» ACTION ITEM
In the entries that follow, the lines from the one with "to black_zulufi [224,341]" through the one with "[508,323] to [631,153]" are the ones to write out, exactly and with both ends included. Nothing else should appear.

[Opening DATA SUPPLIED section]

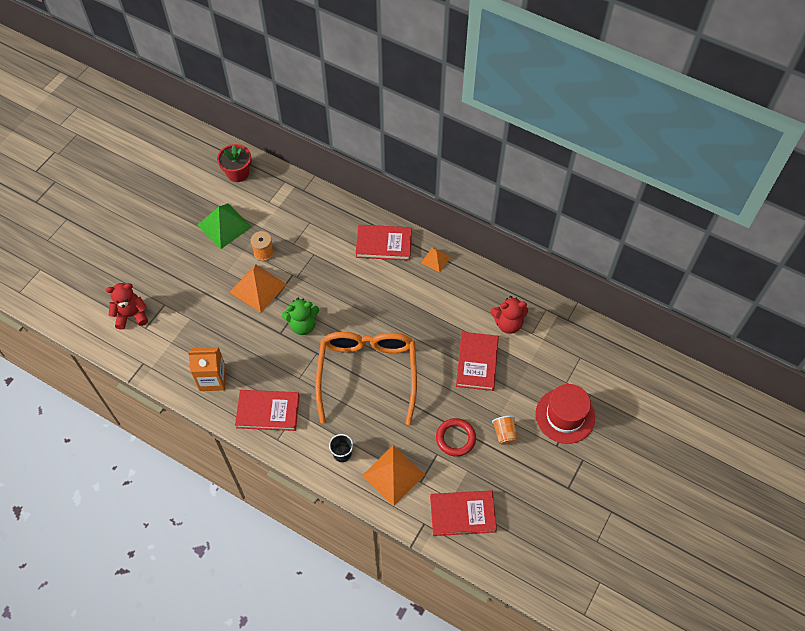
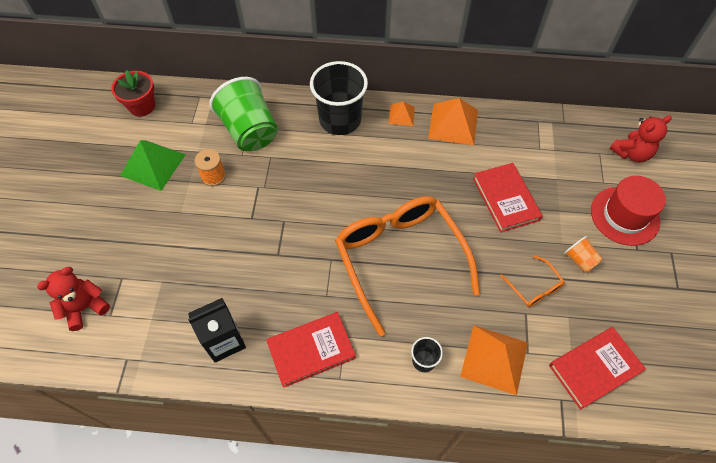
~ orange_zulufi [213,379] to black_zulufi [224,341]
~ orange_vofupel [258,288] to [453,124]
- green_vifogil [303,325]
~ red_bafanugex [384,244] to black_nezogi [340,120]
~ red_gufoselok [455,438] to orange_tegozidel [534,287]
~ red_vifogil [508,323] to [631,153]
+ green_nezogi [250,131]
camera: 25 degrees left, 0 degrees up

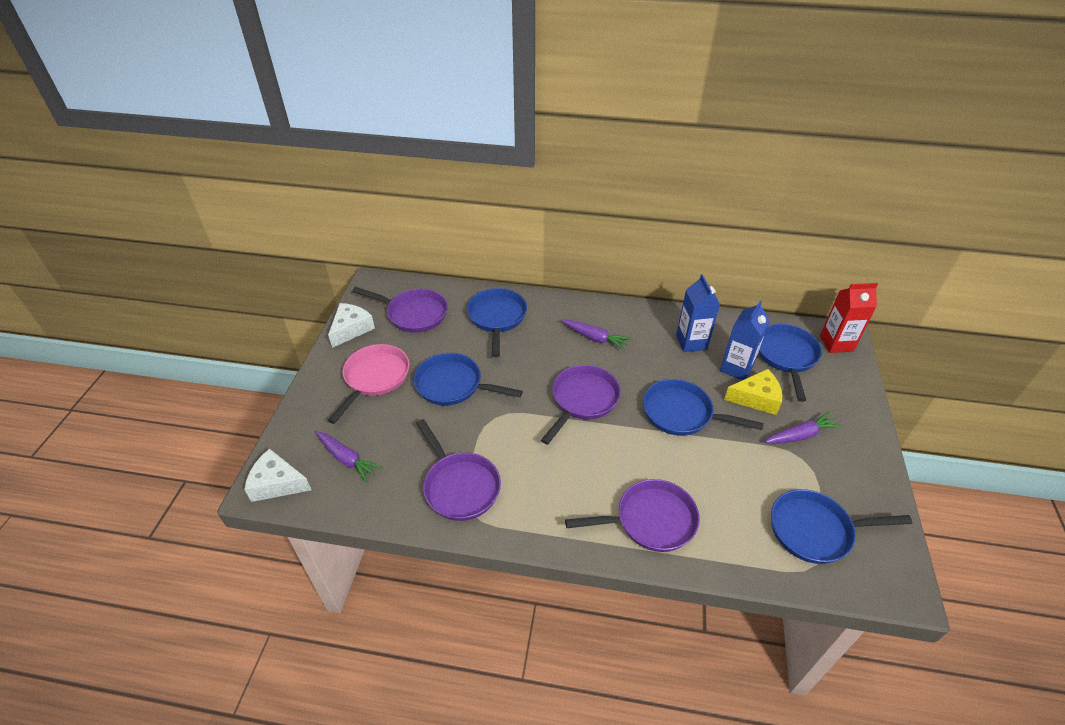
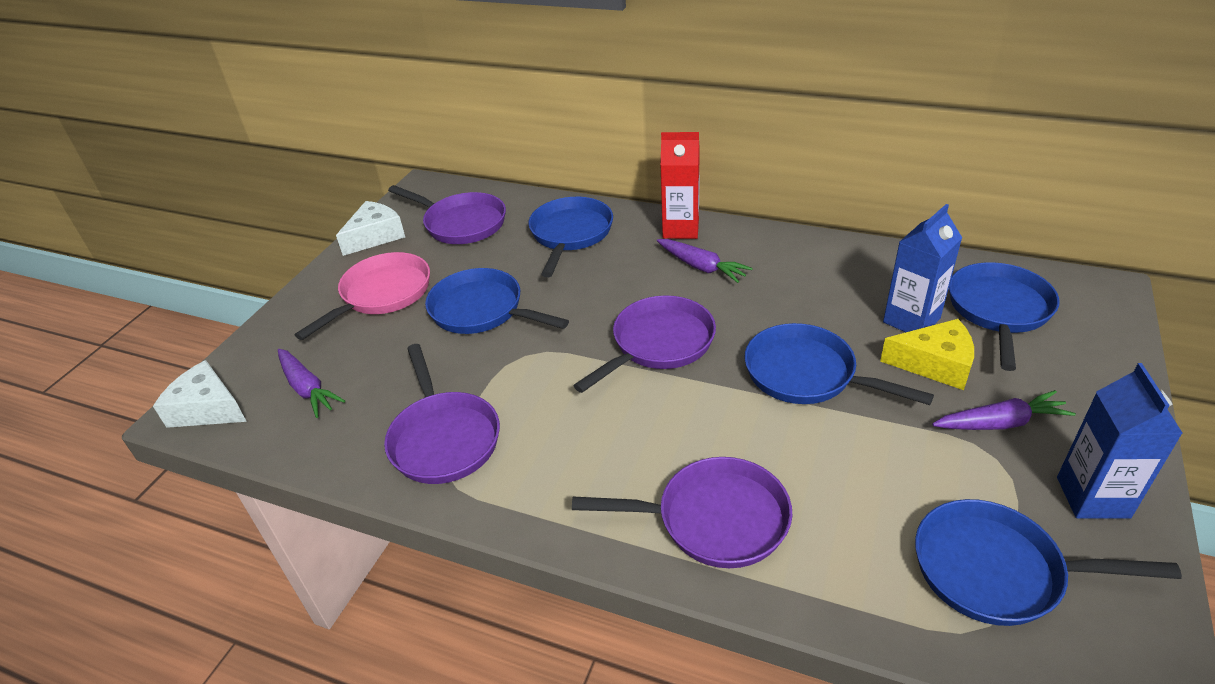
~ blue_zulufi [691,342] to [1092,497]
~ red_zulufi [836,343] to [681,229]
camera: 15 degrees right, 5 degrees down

[Closing DATA SUPPLIED section]
[Opening DATA SUPPLIED section]

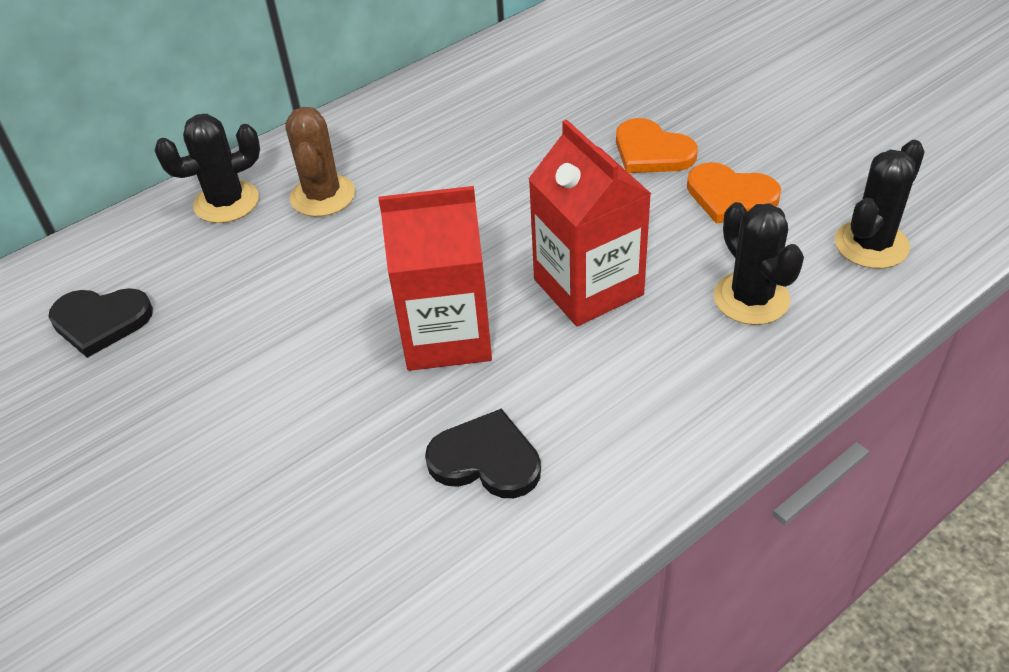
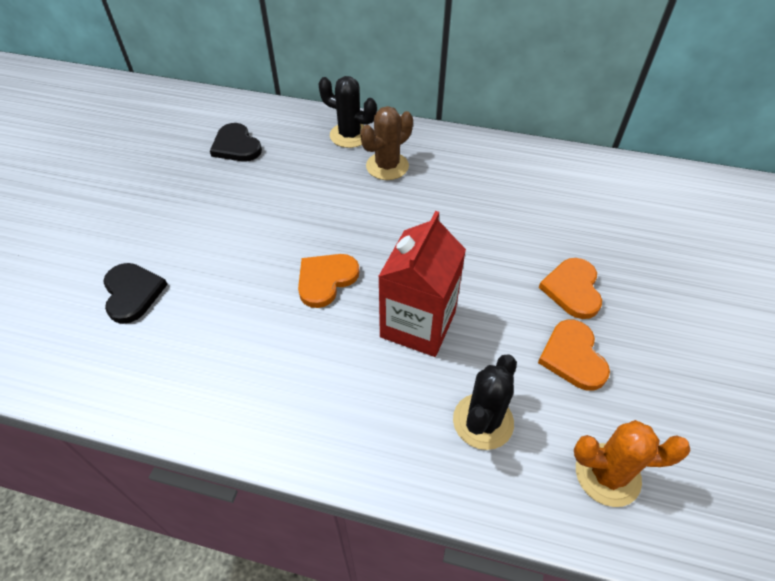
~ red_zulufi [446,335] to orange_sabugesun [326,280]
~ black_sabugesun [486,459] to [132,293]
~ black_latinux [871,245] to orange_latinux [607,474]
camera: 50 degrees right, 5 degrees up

[Closing DATA SUPPLIED section]

» EXERCISE RESPONSE
~ orange_zulufi [213,379] to black_zulufi [224,341]
~ orange_vofupel [258,288] to [453,124]
- green_vifogil [303,325]
~ red_bafanugex [384,244] to black_nezogi [340,120]
~ red_gufoselok [455,438] to orange_tegozidel [534,287]
~ red_vifogil [508,323] to [631,153]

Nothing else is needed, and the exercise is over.